WHAT TO PRODUCE: Can you find the lines of the listing that include "gris" and copy every one?

*** Begin section ***

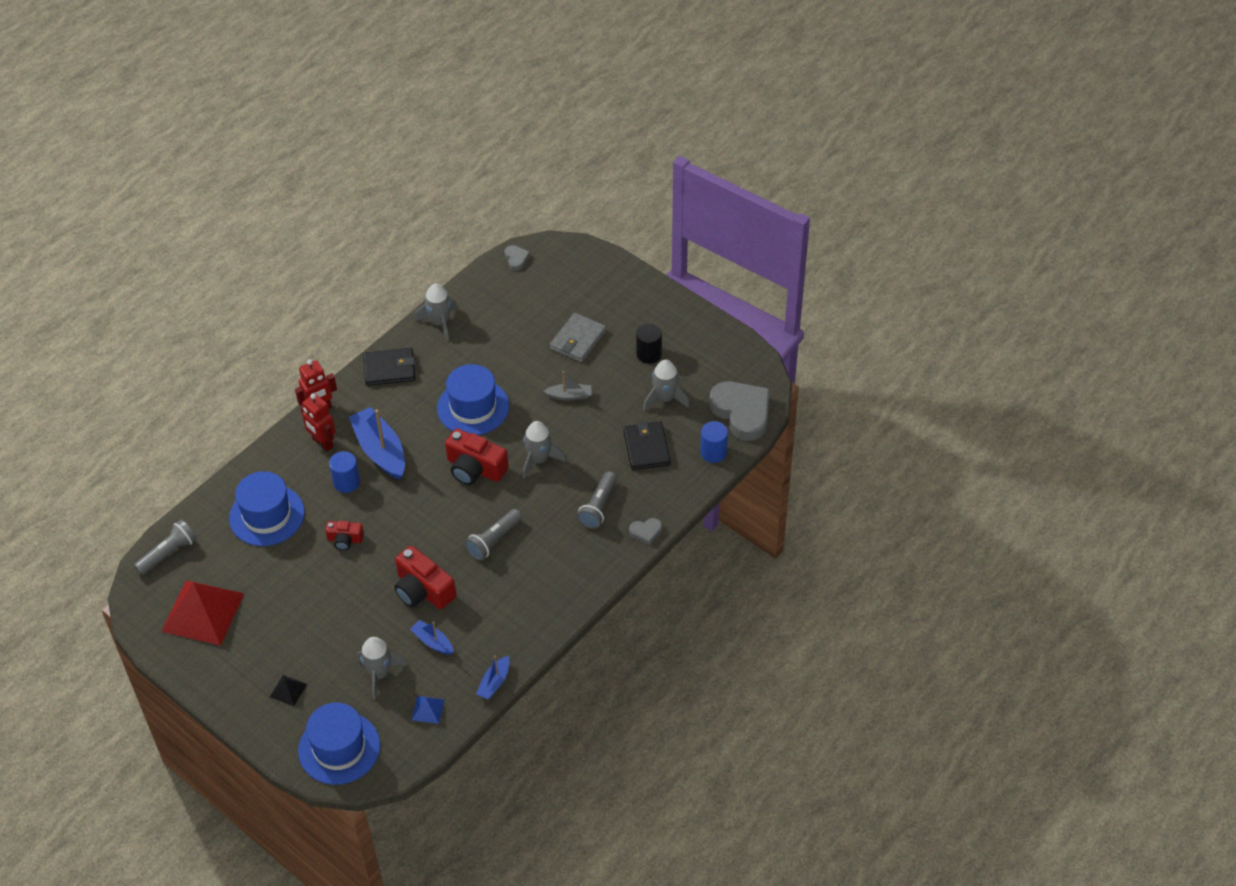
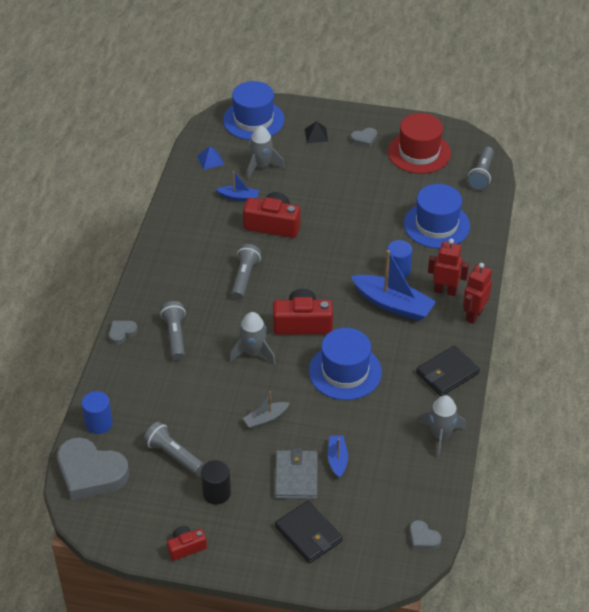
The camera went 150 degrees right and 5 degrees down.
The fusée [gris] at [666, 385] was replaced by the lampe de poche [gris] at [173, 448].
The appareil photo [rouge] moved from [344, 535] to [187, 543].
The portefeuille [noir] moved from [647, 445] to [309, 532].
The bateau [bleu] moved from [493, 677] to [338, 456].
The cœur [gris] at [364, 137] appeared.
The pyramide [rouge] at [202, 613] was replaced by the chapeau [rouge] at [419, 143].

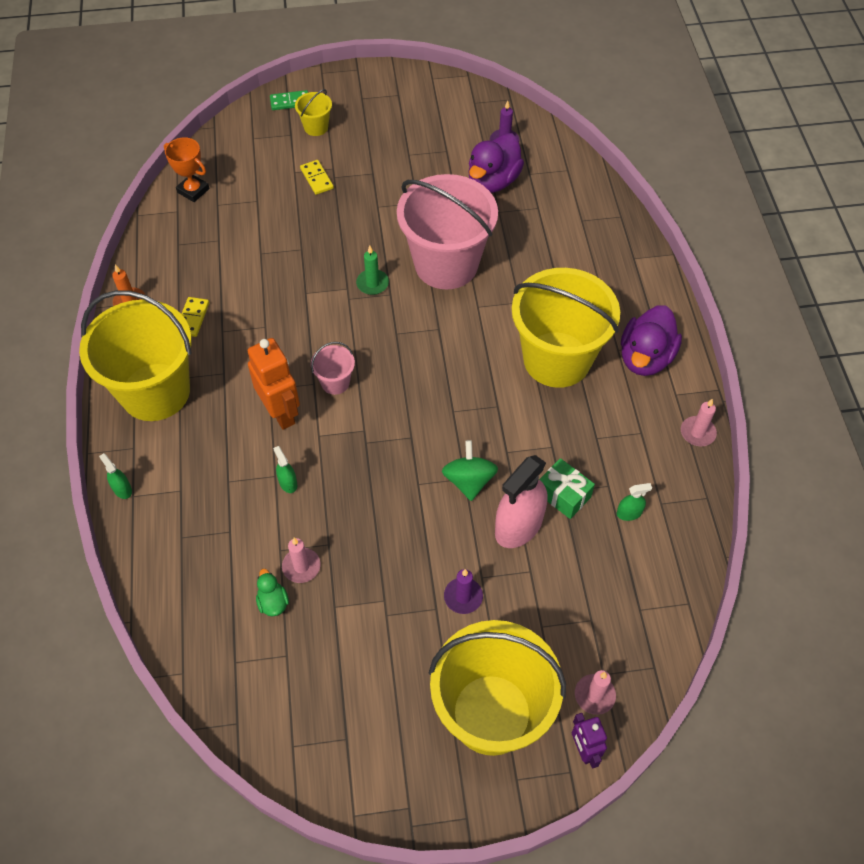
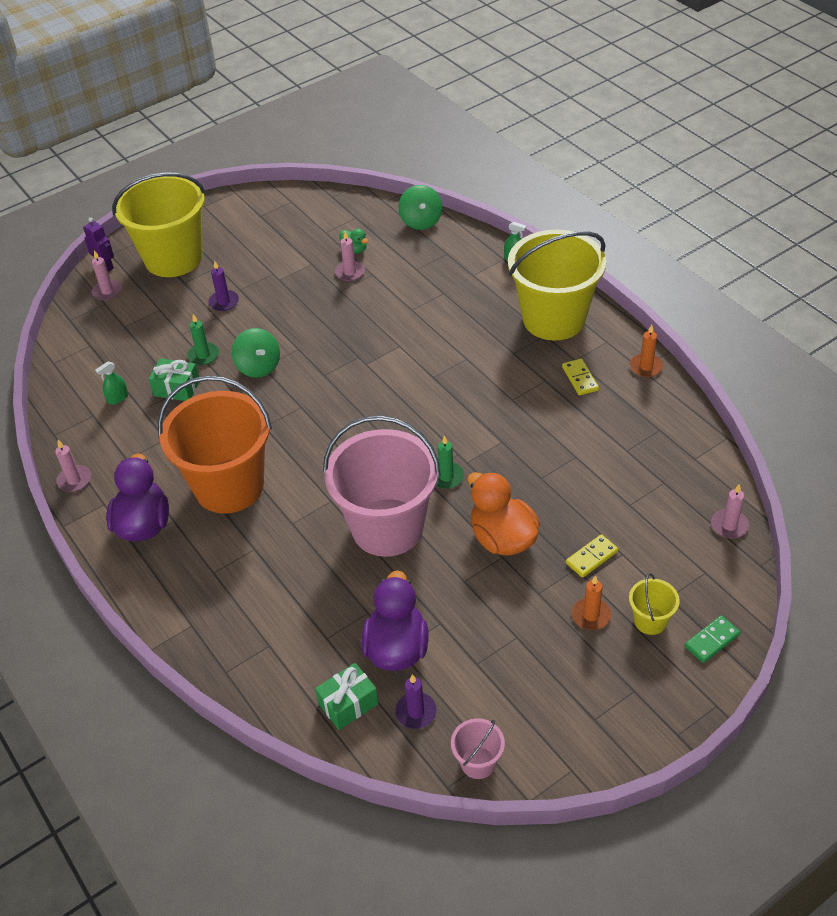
The camera went 155 degrees right and 10 degrees down.
The seau [jaune] at [566, 328] became the seau [orange] at [215, 445].
The vaporisateur [rose] at [521, 501] was replaced by the bougie [vert] at [203, 339].
The cadeau [vert] at [347, 696] appeared.
The toupie [vert] at [420, 207] appeared.
The seau [rose] moved from [333, 368] to [478, 748].
The canard [orange] at [503, 514] appeared.
The domino [jaune] at [317, 177] turned 75 degrees counterclockwise.
The bougie [orange] at [591, 602] appeared.
The bougie [rose] at [730, 511] appeared.
The trophée [orange] at [186, 169] disappeared.
The robot [orange] at [274, 384] disappeared.
The vaporisateur [vert] at [285, 469] disappeared.

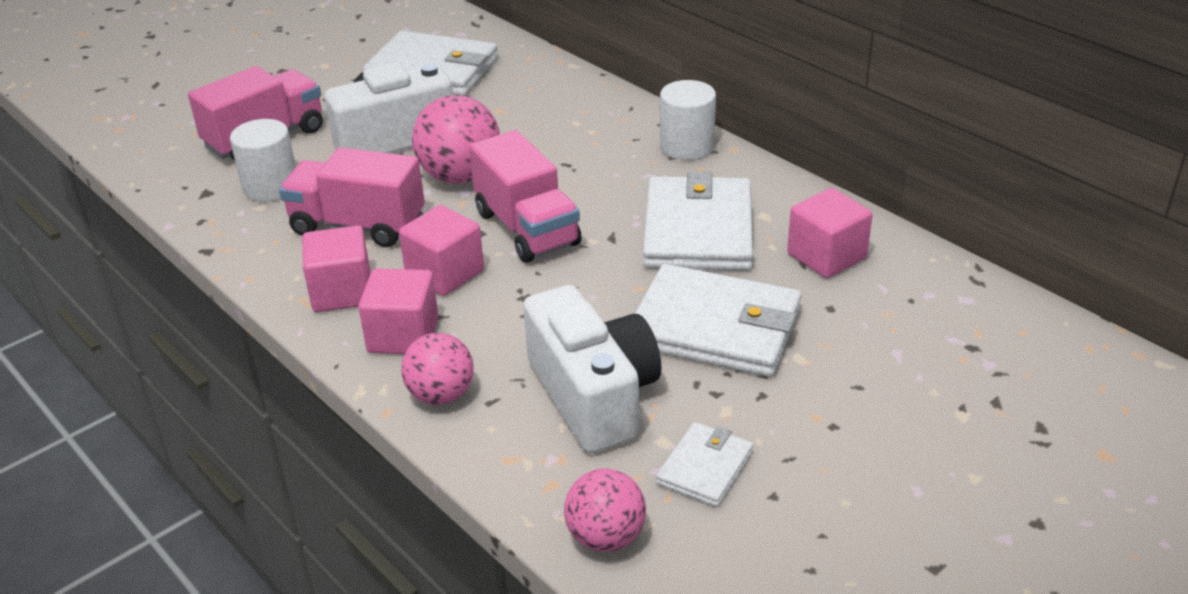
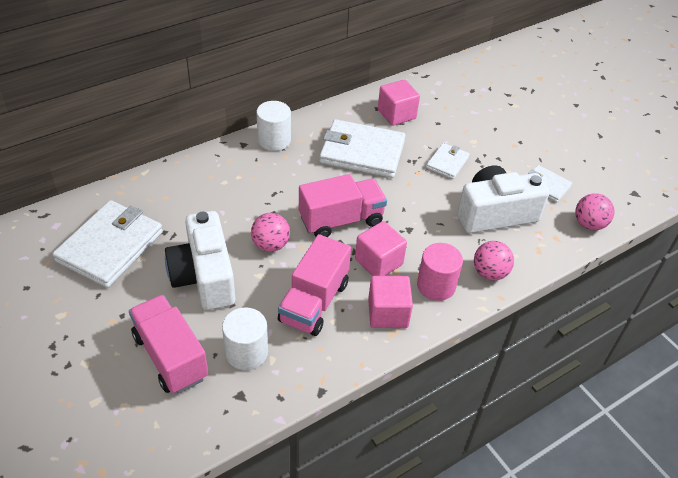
The camera went 85 degrees left and 10 degrees up.
The balle [rose] at [456, 139] changed to 0.66 times the size.
The cube [rose] at [399, 311] was replaced by the cylindre [rose] at [440, 272].
The portefeuille [blanc] at [718, 320] changed to 0.51 times the size.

*** End section ***

COMPLETED TASK:
The fusée [gris] at [666, 385] was replaced by the lampe de poche [gris] at [173, 448].
The cœur [gris] at [364, 137] appeared.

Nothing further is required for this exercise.